▶ [WHAT YOU ARE ASKED TO DO]
When you reach the line in the listing below that contains "camera: 85 degrees right, 0 degrees up", begin returning lines exactly as written, and stop after the line that contains "(644, 210) = (322, 381): white". Return no other lines.

▶ [RECORD EXTRACTS]
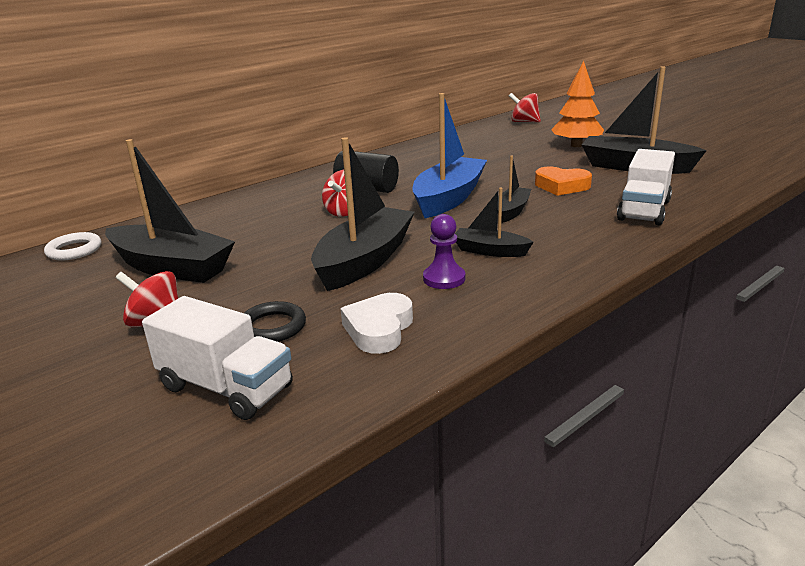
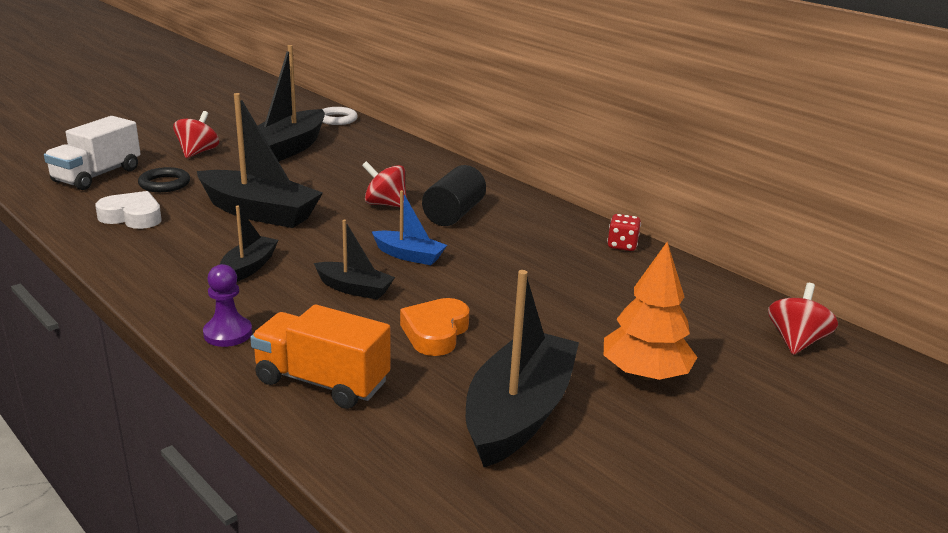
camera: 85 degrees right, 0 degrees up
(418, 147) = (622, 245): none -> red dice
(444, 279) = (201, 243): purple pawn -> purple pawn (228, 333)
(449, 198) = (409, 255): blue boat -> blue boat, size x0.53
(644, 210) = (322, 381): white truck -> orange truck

---

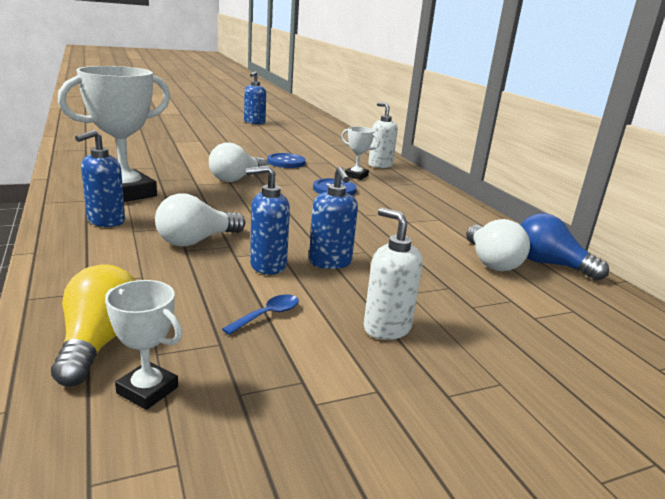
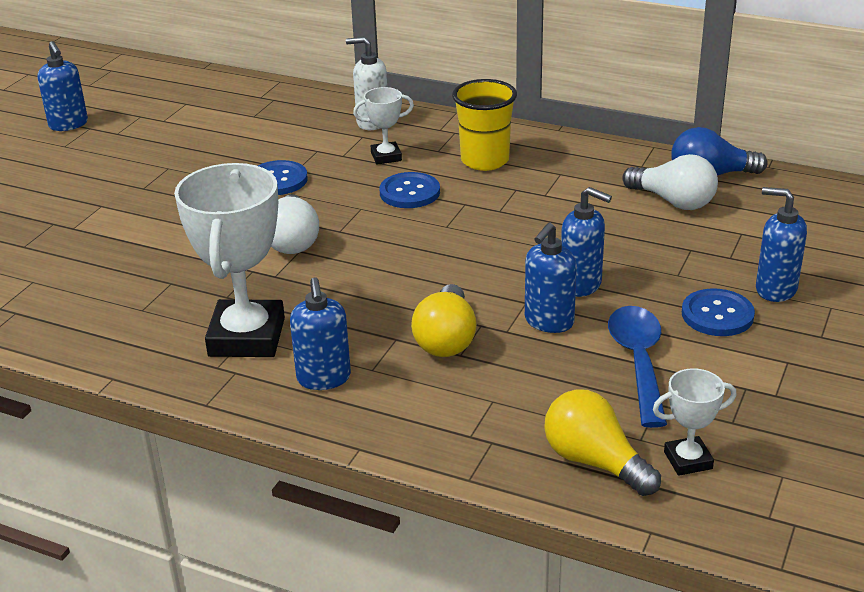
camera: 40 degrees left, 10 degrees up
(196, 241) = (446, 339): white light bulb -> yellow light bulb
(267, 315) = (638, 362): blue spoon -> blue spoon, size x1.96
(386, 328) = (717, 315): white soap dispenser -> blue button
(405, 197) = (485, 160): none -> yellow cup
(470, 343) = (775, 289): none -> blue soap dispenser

* * *

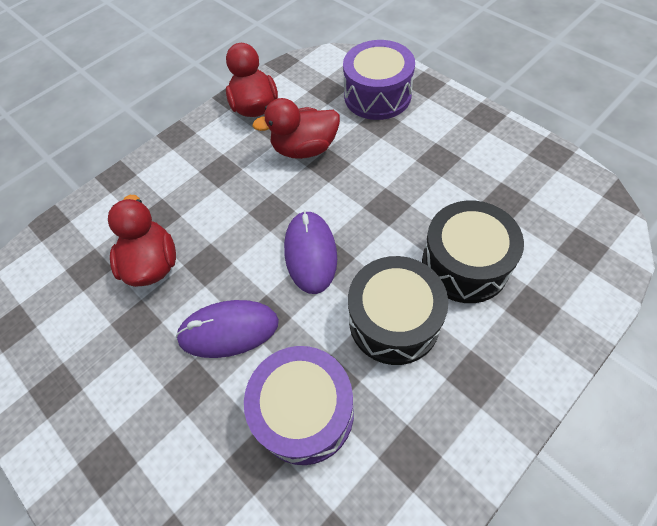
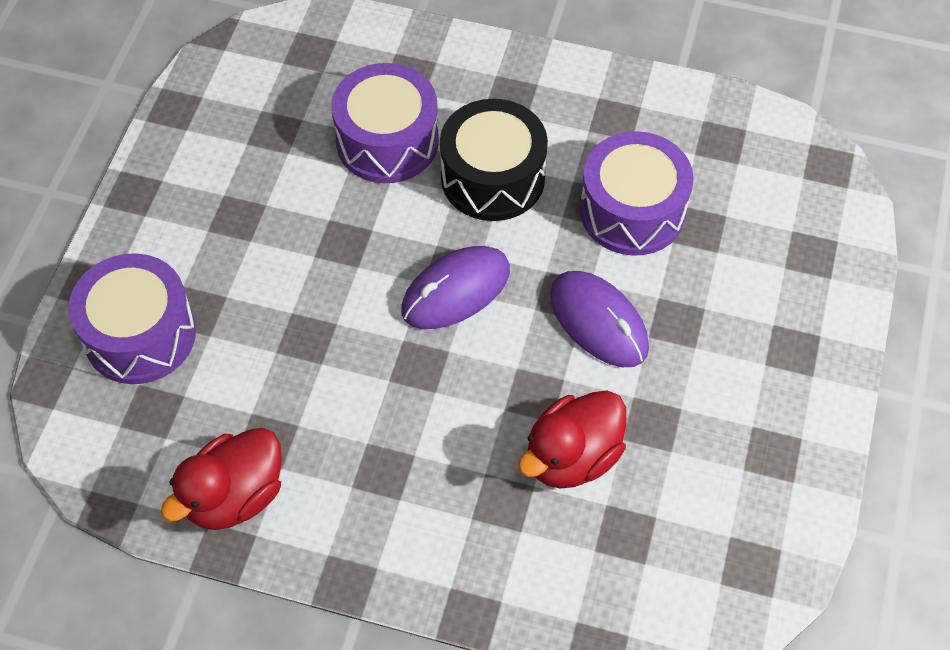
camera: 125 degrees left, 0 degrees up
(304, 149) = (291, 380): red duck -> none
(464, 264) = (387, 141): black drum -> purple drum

▶ [PROBLEM SOLUTION]
camera: 85 degrees right, 0 degrees up
(418, 147) = (622, 245): none -> red dice
(444, 279) = (201, 243): purple pawn -> purple pawn (228, 333)
(449, 198) = (409, 255): blue boat -> blue boat, size x0.53
(644, 210) = (322, 381): white truck -> orange truck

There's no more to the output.